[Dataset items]
○ ○ ○ ○ ○

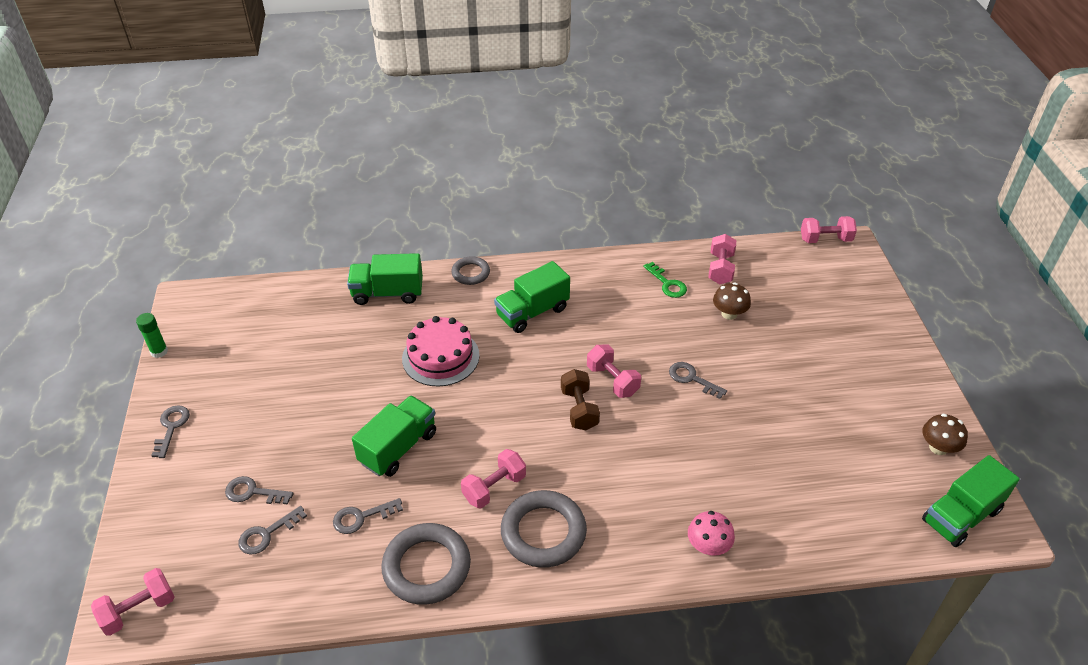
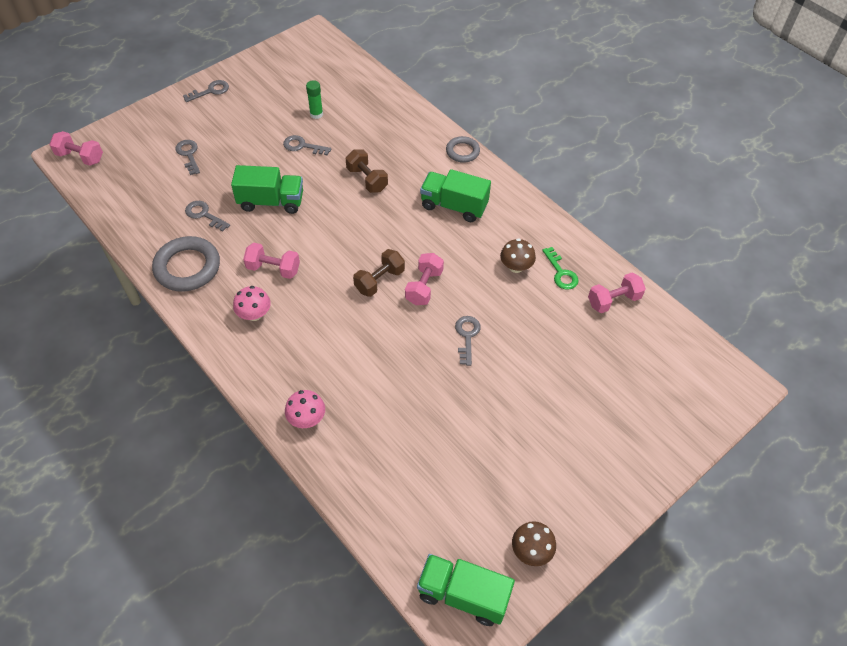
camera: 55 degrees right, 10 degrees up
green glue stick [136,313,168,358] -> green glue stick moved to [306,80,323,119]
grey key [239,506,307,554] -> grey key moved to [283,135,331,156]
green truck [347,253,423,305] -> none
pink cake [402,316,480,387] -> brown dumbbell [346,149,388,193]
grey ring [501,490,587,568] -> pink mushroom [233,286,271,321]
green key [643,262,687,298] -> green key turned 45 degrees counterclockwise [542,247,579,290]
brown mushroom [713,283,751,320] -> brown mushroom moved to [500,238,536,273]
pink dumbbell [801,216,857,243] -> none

○ ○ ○ ○ ○

• [Exercise goal]:
From the line containing "green key [643,262,687,298]" down to the last line of the records, transcribe every line exactly and add nothing else.

• [Solution to the problem]:
green key [643,262,687,298] -> green key turned 45 degrees counterclockwise [542,247,579,290]
brown mushroom [713,283,751,320] -> brown mushroom moved to [500,238,536,273]
pink dumbbell [801,216,857,243] -> none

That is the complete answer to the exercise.